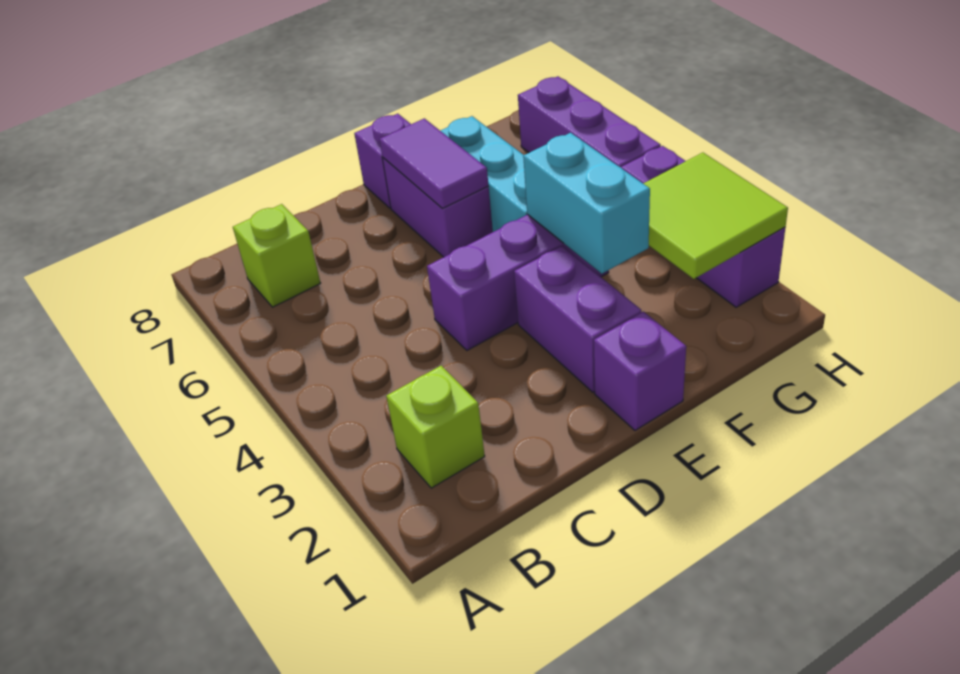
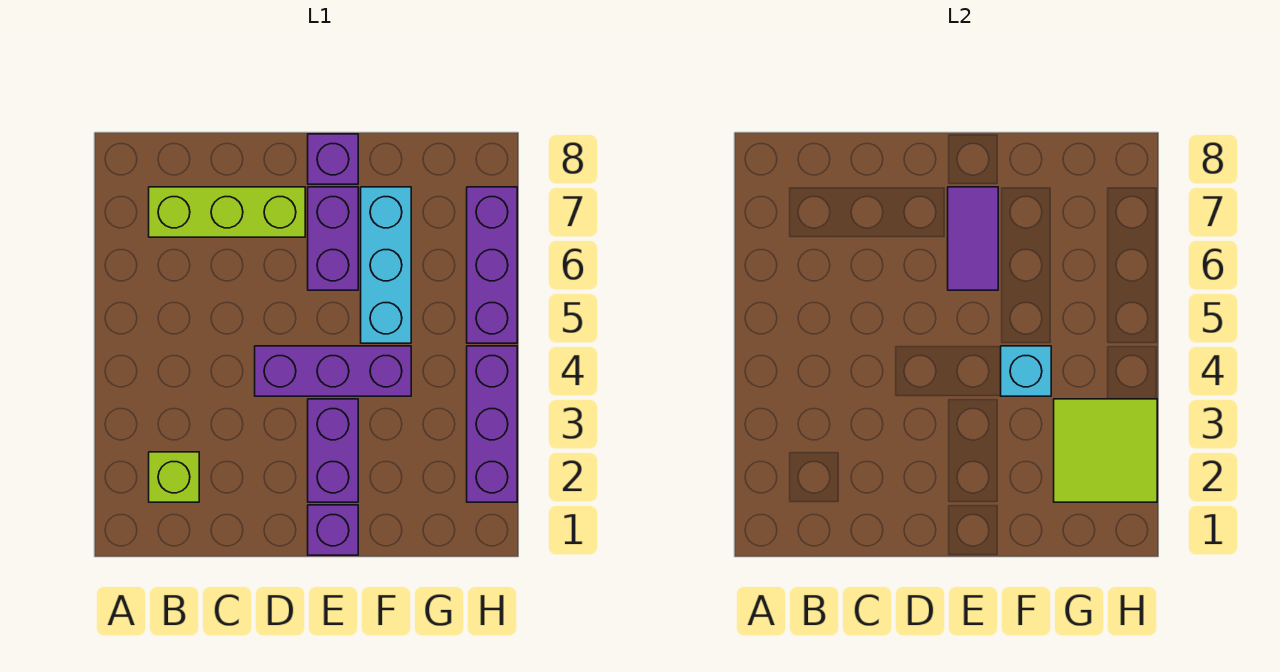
lime brick B7 level 1 -> lime brick B7:D7 level 1
cyan brick F3:F4 level 2 -> cyan brick F4 level 2

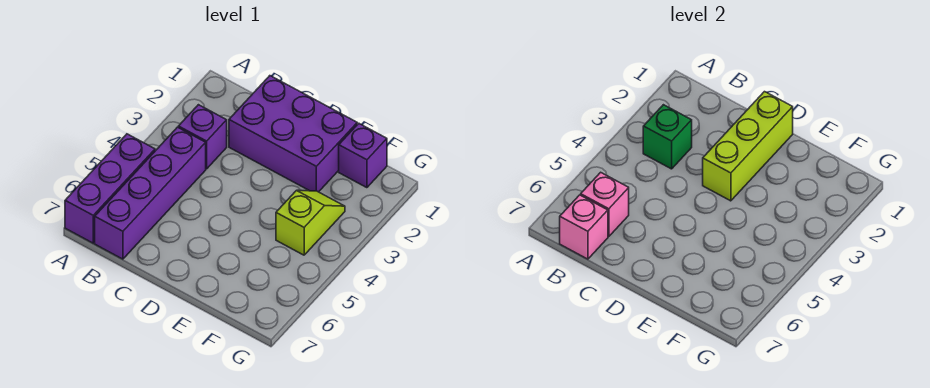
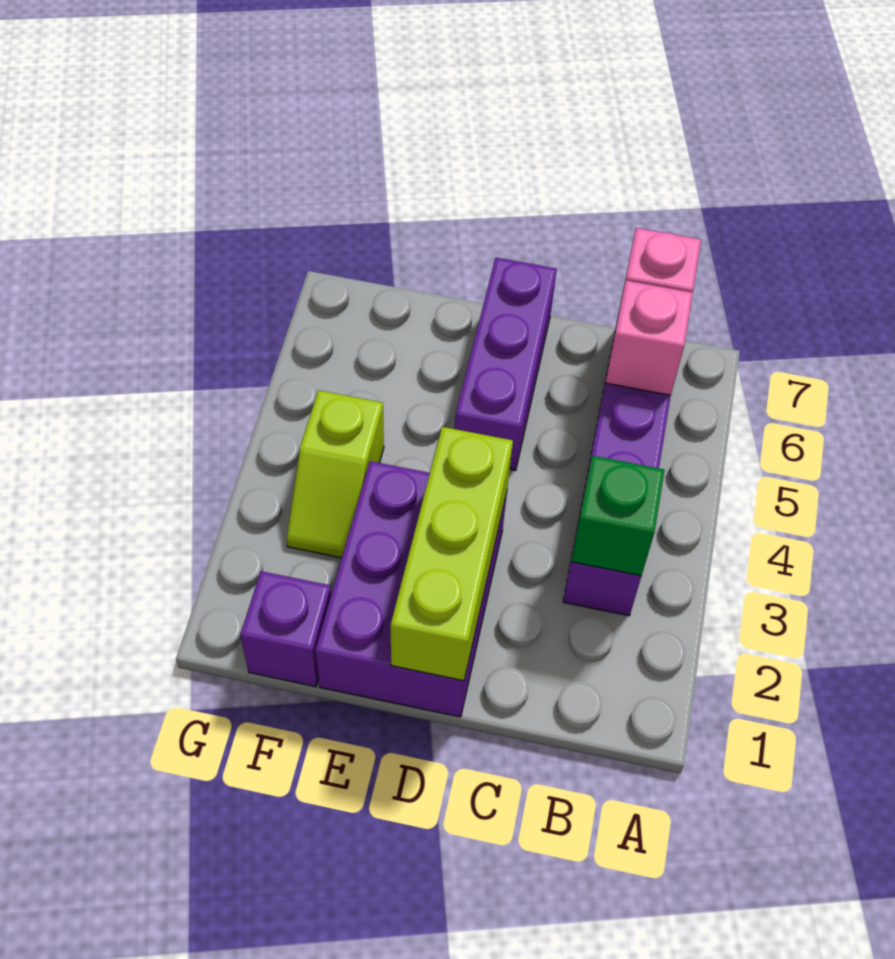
purple brick A5:A7 level 1 -> purple brick D5:D7 level 1
purple brick C1:E2 level 1 -> purple brick D1:E3 level 1

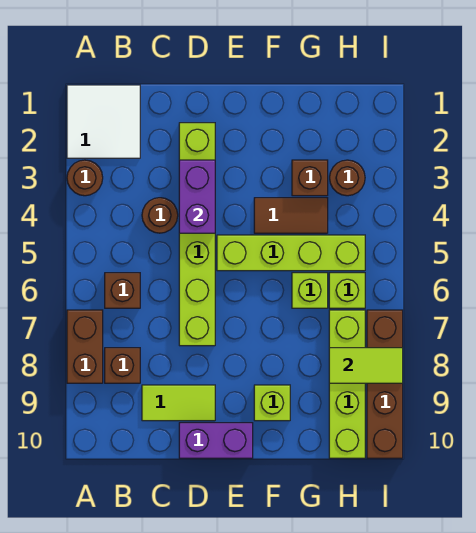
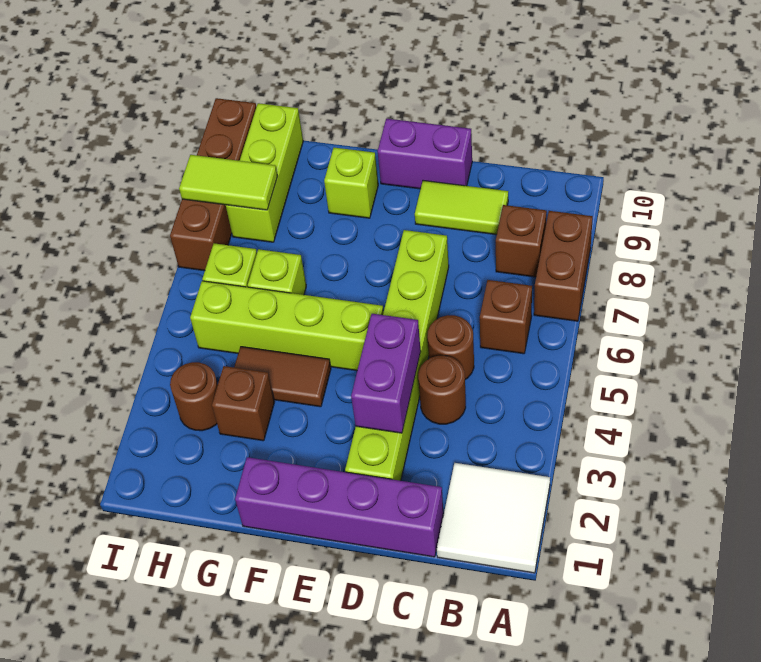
brown round brick A3 level 1 -> brown round brick C5 level 1
none -> purple brick C1:F1 level 1
lime brick H7:H10 level 1 -> lime brick H8:H10 level 1

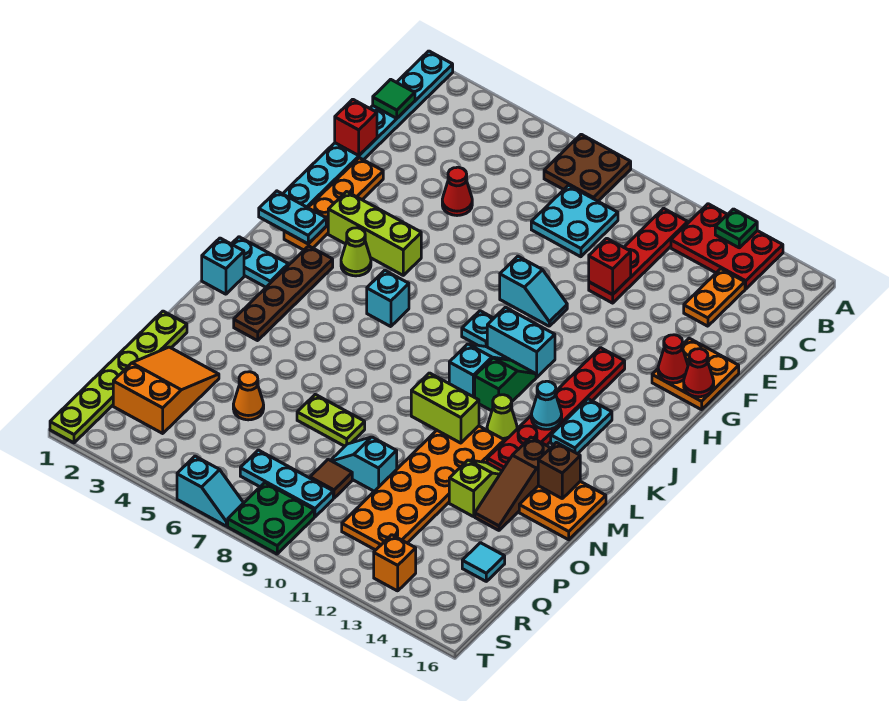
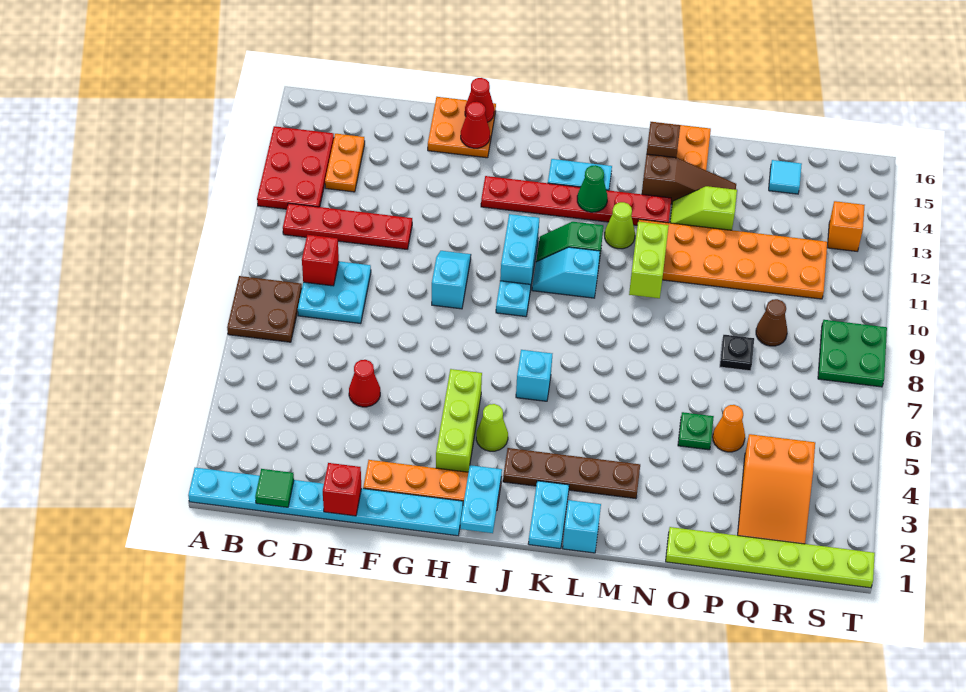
green plate A13 level 2 -> green plate O5 level 1
orange plate C14:D14 level 1 -> orange plate C13:C14 level 1
red brick E11 level 2 -> red brick C9 level 2
cyan cone K13 level 2 -> green cone K13 level 2
lime plate O7:O8 level 1 -> none
orange slope P2:R3 level 1 top R -> orange slope Q2:R4 level 1 top 4
none -> black plate P8 level 1
cyan slope P9:P10 level 1 top 10 -> none
brown tile Q9 level 1 -> brown cone Q9 level 1
cyan plate R7:R9 level 1 -> none
cyan slope T6:T7 level 1 top 6 -> none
_____
Pictures stay out, and every line of the records is transcribed exactly.

lime brick B7 level 1 -> lime brick B7:D7 level 1
cyan brick F3:F4 level 2 -> cyan brick F4 level 2

purple brick A5:A7 level 1 -> purple brick D5:D7 level 1
purple brick C1:E2 level 1 -> purple brick D1:E3 level 1

brown round brick A3 level 1 -> brown round brick C5 level 1
none -> purple brick C1:F1 level 1
lime brick H7:H10 level 1 -> lime brick H8:H10 level 1

green plate A13 level 2 -> green plate O5 level 1
orange plate C14:D14 level 1 -> orange plate C13:C14 level 1
red brick E11 level 2 -> red brick C9 level 2
cyan cone K13 level 2 -> green cone K13 level 2
lime plate O7:O8 level 1 -> none
orange slope P2:R3 level 1 top R -> orange slope Q2:R4 level 1 top 4
none -> black plate P8 level 1
cyan slope P9:P10 level 1 top 10 -> none
brown tile Q9 level 1 -> brown cone Q9 level 1
cyan plate R7:R9 level 1 -> none
cyan slope T6:T7 level 1 top 6 -> none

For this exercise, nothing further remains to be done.